=== Task requirements ===
Pull out every line with the word "section" from the entries below.

[begin Material provided]

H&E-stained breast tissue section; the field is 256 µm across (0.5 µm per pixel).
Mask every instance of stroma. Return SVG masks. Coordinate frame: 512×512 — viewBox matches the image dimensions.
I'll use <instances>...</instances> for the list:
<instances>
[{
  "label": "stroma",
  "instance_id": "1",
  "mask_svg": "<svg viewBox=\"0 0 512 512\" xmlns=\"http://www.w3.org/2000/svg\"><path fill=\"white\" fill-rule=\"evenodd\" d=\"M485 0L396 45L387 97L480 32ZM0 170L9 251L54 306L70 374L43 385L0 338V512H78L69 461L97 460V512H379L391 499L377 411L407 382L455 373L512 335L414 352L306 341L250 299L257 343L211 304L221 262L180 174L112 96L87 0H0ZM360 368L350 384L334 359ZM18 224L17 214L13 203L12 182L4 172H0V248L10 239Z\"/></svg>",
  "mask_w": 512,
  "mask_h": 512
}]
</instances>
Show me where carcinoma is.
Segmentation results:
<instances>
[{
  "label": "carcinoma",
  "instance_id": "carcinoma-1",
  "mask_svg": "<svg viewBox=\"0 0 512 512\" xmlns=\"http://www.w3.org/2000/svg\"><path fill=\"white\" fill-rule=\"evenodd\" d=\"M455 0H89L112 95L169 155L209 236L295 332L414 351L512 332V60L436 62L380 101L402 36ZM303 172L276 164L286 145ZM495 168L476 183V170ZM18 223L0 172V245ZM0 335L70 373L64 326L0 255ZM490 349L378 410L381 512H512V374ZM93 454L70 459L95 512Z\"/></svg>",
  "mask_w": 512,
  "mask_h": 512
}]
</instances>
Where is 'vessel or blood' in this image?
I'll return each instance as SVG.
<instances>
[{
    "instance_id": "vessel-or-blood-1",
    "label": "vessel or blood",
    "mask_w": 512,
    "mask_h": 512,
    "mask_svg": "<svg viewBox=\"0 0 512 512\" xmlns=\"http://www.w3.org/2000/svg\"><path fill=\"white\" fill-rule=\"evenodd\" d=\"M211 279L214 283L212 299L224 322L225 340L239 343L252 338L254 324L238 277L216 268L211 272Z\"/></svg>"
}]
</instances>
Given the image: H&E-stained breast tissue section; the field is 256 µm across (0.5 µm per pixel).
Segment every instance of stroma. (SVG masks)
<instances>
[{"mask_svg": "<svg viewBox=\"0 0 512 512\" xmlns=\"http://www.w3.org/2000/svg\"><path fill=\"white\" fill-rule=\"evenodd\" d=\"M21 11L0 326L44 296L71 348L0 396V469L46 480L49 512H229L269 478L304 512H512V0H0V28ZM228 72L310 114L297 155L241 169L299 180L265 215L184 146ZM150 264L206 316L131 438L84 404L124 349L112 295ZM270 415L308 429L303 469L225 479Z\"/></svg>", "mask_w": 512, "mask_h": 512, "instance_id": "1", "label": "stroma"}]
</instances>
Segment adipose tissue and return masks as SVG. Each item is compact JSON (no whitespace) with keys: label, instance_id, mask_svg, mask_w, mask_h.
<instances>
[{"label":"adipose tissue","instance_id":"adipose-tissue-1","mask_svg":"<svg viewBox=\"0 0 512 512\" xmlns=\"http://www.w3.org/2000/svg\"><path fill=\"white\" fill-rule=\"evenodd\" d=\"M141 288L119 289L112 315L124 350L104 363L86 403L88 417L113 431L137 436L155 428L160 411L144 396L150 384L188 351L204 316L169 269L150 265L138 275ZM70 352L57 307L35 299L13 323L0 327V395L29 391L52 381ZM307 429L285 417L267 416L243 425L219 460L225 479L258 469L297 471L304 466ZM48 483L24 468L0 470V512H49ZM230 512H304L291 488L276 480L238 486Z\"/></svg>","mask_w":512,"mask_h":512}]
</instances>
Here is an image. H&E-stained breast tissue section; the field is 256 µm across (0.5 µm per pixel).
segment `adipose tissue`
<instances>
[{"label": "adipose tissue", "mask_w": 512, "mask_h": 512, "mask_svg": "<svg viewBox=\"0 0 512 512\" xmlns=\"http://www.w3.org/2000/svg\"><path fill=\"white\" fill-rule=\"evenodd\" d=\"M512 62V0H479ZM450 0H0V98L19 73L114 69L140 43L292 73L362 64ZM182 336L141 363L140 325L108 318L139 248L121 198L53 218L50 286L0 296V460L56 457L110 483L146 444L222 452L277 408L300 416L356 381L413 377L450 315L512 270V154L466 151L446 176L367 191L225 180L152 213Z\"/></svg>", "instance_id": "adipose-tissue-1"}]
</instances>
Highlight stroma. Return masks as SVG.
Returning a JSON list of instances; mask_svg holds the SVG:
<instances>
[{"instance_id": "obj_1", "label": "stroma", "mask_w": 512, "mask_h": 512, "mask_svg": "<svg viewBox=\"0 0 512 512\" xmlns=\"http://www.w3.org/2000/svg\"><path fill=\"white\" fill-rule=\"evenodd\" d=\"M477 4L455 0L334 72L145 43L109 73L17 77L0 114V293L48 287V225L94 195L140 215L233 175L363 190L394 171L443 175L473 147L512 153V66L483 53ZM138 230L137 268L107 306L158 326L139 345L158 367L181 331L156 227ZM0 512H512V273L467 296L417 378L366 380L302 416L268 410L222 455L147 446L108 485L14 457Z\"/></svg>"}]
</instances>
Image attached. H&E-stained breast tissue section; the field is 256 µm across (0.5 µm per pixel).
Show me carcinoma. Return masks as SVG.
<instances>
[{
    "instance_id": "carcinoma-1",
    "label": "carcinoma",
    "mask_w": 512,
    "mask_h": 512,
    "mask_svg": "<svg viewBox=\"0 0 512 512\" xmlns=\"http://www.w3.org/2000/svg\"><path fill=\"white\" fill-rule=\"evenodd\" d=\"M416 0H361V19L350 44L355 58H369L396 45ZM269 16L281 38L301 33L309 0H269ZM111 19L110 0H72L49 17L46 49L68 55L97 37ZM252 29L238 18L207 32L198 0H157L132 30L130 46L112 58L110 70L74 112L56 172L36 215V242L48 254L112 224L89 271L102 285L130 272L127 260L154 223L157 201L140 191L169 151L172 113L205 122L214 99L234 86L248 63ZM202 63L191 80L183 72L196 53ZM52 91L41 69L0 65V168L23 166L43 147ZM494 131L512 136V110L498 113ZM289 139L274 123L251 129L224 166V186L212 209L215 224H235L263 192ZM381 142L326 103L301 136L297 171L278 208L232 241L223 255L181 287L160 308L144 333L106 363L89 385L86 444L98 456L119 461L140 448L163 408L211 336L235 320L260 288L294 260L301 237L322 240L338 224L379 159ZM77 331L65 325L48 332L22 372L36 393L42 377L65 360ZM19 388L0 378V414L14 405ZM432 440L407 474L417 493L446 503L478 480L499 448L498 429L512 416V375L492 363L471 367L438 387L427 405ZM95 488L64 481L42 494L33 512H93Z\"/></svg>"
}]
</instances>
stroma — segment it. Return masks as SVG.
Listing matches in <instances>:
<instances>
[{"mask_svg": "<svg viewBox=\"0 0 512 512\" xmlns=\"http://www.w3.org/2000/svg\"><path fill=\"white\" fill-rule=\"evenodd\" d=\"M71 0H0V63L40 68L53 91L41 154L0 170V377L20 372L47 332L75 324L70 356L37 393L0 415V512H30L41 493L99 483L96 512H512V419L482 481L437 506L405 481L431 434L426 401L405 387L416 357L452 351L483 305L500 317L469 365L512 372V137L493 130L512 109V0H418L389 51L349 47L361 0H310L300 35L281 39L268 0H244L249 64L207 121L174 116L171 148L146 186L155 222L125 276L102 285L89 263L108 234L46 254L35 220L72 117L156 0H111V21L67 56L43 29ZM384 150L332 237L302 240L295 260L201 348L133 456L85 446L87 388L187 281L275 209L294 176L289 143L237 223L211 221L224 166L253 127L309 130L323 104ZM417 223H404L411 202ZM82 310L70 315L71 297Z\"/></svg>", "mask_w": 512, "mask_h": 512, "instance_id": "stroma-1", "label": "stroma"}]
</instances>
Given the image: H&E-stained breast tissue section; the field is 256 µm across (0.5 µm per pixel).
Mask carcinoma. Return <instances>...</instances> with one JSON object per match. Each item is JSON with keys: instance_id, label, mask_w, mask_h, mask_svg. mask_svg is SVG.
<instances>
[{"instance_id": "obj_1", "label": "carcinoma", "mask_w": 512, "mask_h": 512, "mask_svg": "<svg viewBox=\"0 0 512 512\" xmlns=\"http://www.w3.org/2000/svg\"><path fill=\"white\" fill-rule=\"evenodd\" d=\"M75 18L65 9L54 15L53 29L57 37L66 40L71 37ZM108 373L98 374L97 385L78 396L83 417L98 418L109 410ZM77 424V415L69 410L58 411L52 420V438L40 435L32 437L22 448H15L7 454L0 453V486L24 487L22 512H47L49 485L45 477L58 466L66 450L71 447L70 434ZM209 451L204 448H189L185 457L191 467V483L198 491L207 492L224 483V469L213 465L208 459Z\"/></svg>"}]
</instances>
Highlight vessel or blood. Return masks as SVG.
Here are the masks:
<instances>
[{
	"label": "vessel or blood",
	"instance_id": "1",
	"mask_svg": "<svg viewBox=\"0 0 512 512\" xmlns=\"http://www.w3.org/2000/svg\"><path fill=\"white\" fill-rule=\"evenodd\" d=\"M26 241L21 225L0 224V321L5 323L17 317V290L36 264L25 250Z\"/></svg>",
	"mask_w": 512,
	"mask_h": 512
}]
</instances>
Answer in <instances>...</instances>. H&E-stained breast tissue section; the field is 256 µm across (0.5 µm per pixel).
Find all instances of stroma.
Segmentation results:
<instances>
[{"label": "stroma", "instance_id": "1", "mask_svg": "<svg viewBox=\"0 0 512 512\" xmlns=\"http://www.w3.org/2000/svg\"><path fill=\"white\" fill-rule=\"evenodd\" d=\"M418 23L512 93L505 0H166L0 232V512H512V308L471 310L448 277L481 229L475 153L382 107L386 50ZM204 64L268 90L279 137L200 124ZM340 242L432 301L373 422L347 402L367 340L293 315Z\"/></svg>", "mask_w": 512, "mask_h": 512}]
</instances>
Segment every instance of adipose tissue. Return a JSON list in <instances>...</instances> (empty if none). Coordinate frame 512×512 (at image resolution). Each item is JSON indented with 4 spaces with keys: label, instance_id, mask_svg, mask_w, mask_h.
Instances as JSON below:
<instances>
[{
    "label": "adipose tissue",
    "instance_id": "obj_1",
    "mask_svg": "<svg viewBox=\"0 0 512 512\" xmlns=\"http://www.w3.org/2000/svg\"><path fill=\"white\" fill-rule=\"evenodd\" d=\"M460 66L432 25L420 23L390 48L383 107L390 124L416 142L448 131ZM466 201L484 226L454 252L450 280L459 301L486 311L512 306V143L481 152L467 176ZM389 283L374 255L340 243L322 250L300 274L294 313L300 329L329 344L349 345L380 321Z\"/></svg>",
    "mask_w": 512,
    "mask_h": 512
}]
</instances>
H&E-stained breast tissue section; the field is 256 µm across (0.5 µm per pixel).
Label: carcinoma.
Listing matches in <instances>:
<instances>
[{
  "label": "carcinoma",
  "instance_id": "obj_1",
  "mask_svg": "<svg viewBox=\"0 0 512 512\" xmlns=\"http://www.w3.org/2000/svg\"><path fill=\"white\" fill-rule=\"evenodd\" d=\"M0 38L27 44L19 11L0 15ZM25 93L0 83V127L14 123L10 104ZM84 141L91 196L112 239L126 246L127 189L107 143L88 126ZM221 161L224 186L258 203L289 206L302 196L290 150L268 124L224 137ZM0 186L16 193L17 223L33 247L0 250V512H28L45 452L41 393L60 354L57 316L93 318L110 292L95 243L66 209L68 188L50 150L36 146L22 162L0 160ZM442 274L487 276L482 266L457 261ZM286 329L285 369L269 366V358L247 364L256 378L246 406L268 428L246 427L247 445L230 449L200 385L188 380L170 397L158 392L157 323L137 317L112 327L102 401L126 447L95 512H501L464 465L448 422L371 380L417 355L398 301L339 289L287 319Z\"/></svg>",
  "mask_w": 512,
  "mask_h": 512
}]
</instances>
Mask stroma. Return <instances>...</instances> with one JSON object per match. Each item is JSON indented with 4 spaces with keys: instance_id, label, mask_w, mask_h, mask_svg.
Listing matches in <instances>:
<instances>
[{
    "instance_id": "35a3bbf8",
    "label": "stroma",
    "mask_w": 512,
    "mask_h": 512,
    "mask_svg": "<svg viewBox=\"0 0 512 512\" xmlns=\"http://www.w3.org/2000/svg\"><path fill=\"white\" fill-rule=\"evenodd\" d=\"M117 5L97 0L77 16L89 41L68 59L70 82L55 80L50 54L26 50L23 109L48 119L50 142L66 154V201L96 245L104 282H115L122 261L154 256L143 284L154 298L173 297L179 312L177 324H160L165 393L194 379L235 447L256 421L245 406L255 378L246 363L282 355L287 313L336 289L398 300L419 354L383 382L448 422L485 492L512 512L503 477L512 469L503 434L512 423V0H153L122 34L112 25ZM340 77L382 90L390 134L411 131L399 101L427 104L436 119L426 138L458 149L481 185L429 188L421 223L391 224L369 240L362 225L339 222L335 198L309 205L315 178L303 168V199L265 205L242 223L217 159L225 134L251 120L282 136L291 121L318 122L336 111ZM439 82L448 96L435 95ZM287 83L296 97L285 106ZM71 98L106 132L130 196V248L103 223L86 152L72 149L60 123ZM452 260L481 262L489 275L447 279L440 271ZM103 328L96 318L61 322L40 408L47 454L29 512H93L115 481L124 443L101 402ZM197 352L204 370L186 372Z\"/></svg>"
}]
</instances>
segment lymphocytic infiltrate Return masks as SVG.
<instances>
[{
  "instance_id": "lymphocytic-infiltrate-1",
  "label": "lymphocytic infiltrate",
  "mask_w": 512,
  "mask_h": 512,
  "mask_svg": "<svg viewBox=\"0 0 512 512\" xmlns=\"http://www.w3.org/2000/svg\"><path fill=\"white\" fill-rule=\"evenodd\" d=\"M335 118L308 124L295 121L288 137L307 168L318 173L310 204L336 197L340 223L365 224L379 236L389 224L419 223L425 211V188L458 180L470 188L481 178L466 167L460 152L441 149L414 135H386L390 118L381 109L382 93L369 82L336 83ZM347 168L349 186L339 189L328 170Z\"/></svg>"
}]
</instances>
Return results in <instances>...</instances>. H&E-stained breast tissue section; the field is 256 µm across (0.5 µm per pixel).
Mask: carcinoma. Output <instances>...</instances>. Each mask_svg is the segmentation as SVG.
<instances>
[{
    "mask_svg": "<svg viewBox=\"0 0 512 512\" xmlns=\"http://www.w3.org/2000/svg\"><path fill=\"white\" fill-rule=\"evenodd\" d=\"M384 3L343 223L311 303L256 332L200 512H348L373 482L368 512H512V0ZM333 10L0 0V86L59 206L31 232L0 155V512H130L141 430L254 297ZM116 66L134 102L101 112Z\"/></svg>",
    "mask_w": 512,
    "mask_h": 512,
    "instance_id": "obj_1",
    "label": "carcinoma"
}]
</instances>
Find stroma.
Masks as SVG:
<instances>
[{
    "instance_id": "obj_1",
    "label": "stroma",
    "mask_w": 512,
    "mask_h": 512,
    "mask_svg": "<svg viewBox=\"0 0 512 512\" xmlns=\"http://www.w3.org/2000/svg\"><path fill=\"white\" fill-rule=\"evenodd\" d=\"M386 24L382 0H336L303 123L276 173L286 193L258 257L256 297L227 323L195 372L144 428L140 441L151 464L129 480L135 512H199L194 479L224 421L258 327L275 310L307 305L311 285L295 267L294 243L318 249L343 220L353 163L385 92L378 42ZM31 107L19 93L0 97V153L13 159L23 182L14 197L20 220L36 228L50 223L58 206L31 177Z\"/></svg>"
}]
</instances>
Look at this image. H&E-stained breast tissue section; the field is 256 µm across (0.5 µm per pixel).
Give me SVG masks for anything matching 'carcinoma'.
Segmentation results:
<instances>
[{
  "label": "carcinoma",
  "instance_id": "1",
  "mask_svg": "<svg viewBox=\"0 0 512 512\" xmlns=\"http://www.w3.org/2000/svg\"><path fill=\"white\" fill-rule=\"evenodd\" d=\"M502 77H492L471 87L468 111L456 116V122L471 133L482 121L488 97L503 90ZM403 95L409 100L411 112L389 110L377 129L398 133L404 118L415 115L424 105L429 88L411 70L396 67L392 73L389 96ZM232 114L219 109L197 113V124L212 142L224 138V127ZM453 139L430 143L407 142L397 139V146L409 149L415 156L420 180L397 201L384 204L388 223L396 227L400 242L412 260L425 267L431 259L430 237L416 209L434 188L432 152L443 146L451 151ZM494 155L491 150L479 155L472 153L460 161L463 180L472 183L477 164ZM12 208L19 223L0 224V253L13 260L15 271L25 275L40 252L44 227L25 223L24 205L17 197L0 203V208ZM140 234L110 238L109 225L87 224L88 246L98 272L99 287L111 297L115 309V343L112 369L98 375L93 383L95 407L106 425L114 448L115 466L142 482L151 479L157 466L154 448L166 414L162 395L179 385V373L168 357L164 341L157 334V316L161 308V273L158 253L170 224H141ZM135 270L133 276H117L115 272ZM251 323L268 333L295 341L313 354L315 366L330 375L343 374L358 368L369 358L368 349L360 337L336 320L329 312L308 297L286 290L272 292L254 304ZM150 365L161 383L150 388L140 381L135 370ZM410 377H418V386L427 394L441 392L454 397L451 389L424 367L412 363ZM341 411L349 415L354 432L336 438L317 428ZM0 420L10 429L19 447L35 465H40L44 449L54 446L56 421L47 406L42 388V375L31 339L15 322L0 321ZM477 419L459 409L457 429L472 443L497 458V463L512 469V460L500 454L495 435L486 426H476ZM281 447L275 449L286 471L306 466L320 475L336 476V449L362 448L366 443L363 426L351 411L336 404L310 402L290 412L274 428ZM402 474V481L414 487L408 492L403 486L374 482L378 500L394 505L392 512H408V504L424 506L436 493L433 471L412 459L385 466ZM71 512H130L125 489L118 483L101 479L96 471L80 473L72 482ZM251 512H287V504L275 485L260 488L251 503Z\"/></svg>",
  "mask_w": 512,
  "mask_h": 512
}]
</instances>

[end Material provided]

=== Final result ===
H&E-stained breast tissue section; the field is 256 µm across (0.5 µm per pixel).
Given the image: H&E-stained breast tissue section; the field is 256 µm across (0.5 µm per pixel).
Here is an image. H&E-stained breast tissue section; the field is 256 µm across (0.5 µm per pixel).
Image attached. H&E-stained breast tissue section; the field is 256 µm across (0.5 µm per pixel).
Given the image: H&E-stained breast tissue section; the field is 256 µm across (0.5 µm per pixel).
Answer in <instances>...</instances>. H&E-stained breast tissue section; the field is 256 µm across (0.5 µm per pixel).
H&E-stained breast tissue section; the field is 256 µm across (0.5 µm per pixel).
Return results in <instances>...</instances>. H&E-stained breast tissue section; the field is 256 µm across (0.5 µm per pixel).
Look at this image. H&E-stained breast tissue section; the field is 256 µm across (0.5 µm per pixel).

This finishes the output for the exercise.